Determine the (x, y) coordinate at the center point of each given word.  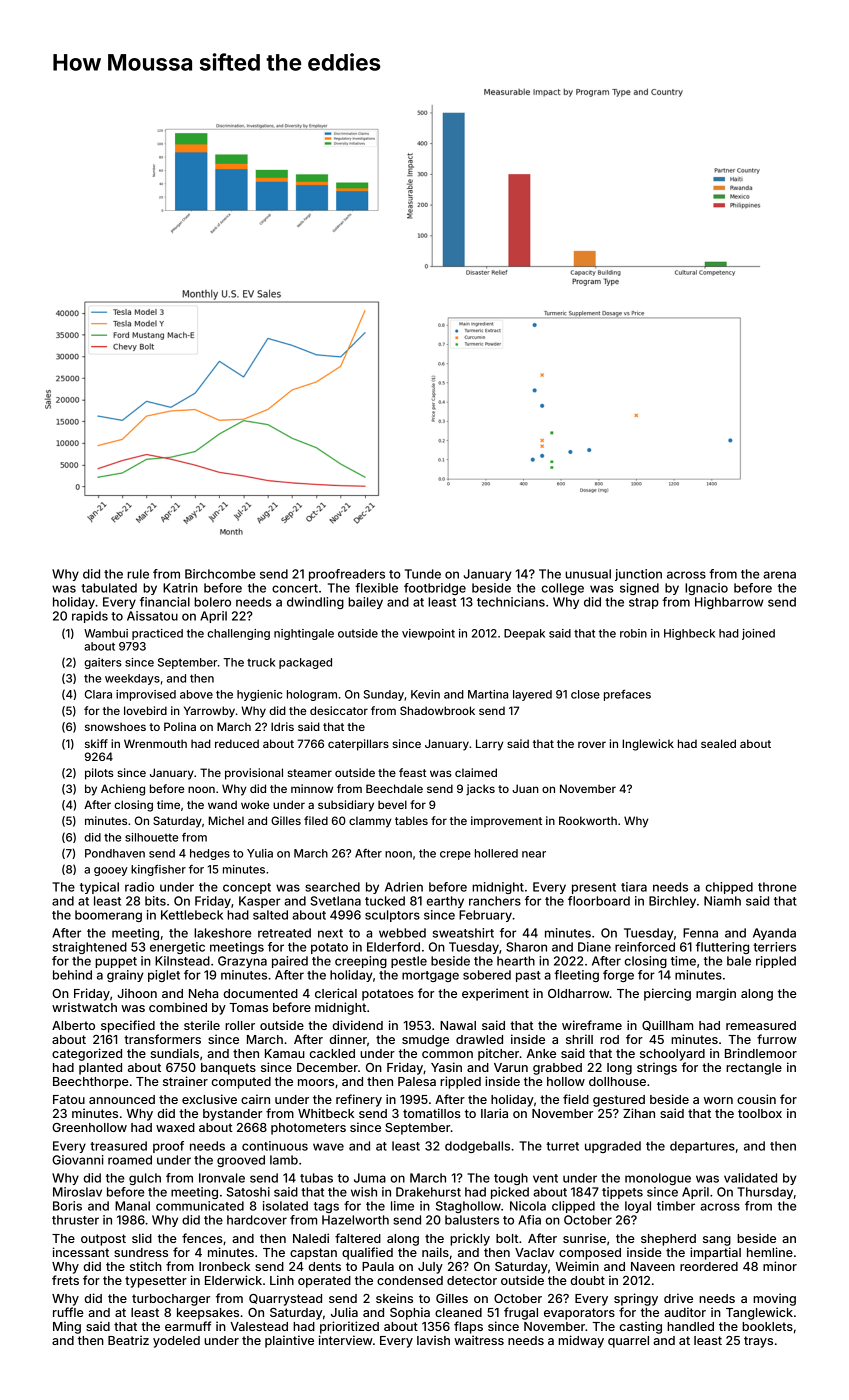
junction (638, 575)
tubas (316, 1178)
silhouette (151, 837)
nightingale (304, 634)
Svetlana (335, 901)
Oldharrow (579, 993)
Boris (67, 1206)
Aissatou (152, 616)
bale (739, 961)
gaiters (103, 663)
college (563, 589)
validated (750, 1178)
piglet (164, 976)
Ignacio (706, 589)
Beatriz (128, 1340)
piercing (667, 994)
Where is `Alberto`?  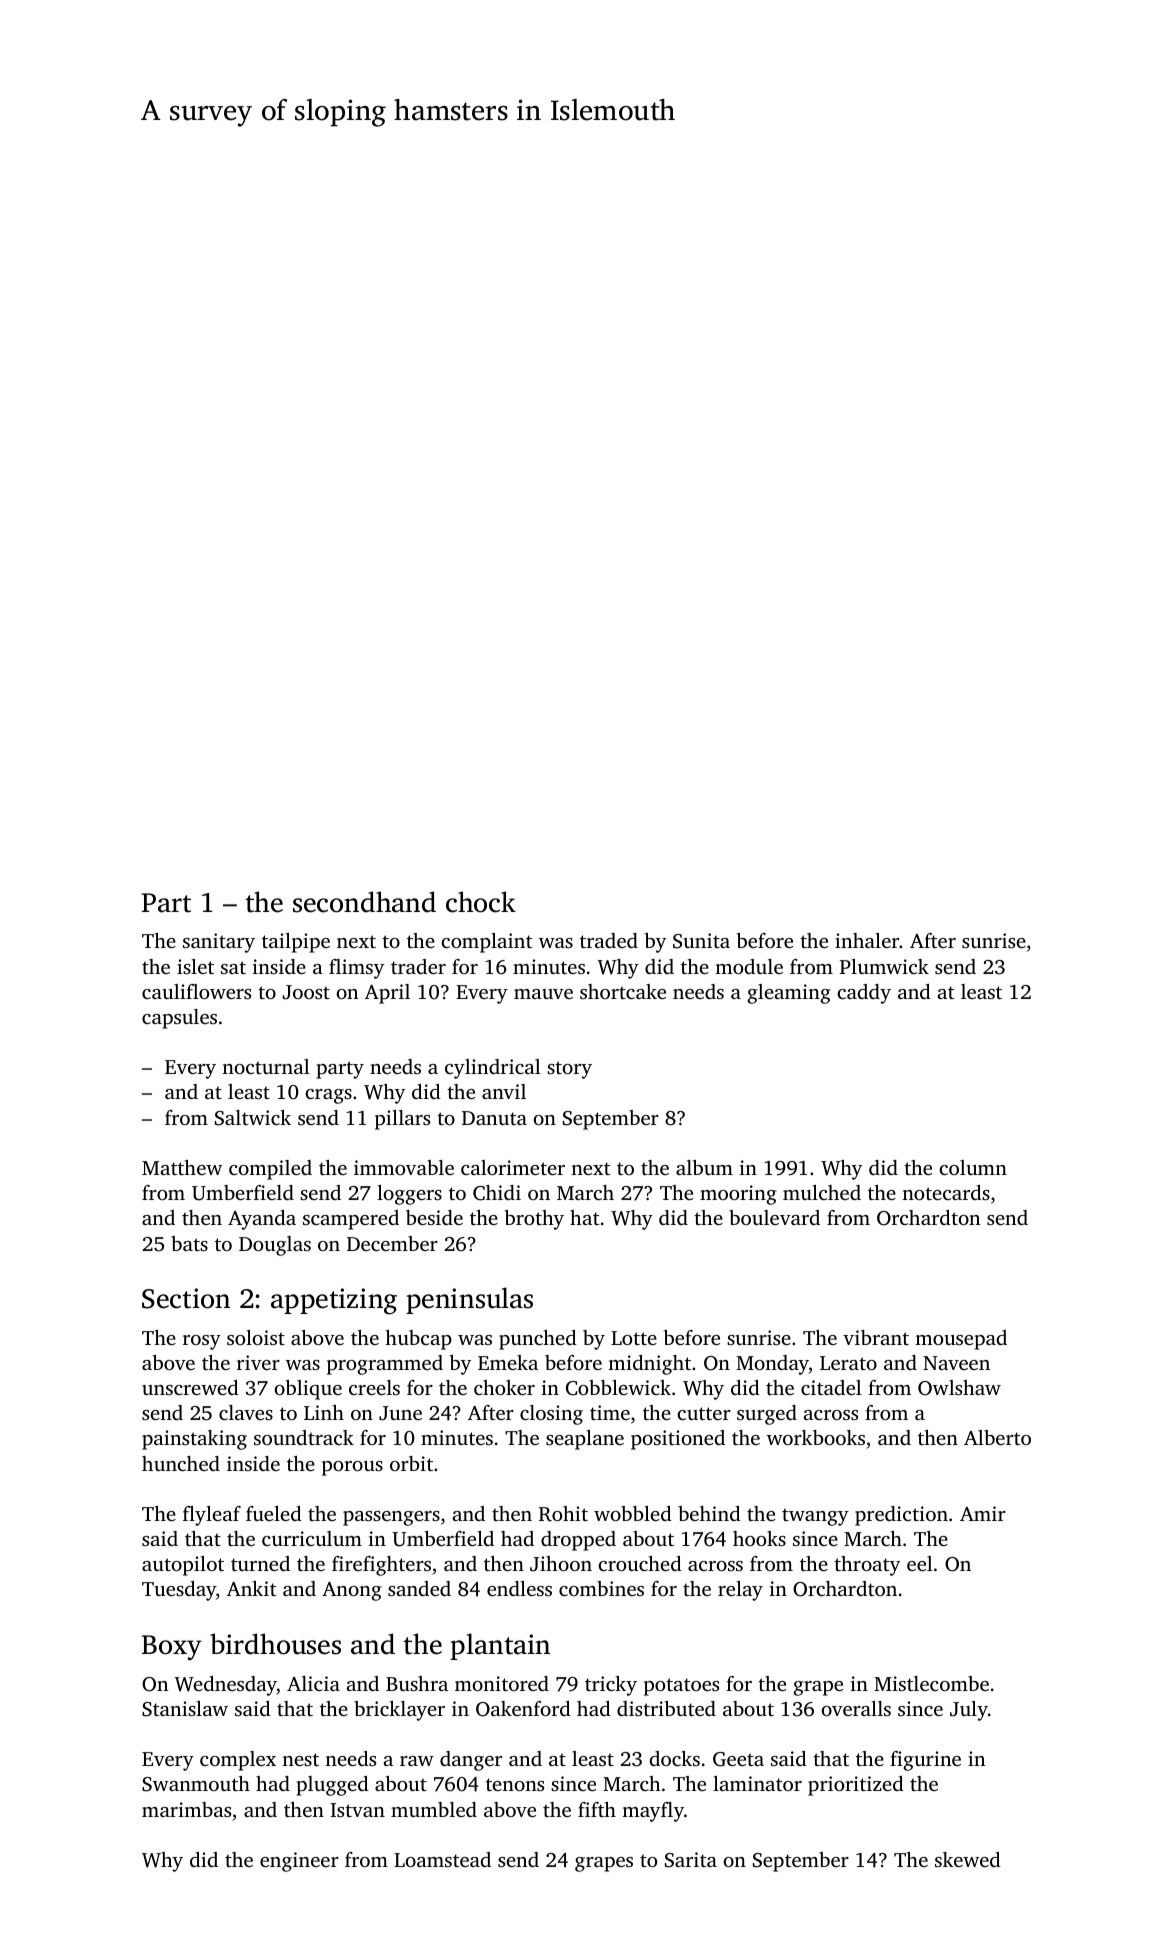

◆ EXERCISE OBJECTIVE
Convert the rows above, from the start through the line containing "Beatriz (128, 1340)", into a JSON list of strings with one string per line. Skip blank lines and leave out the pictures.

◆ COMPLETE RESPONSE
[
  "Determine the (x, y) coordinate at the center point of each given word.  ",
  "junction (638, 575)",
  "tubas (316, 1178)",
  "silhouette (151, 837)",
  "nightingale (304, 634)",
  "Svetlana (335, 901)",
  "Oldharrow (579, 993)",
  "Boris (67, 1206)",
  "Aissatou (152, 616)",
  "bale (739, 961)",
  "gaiters (103, 663)",
  "college (563, 589)",
  "validated (750, 1178)",
  "piglet (164, 976)",
  "Ignacio (706, 589)",
  "Beatriz (128, 1340)"
]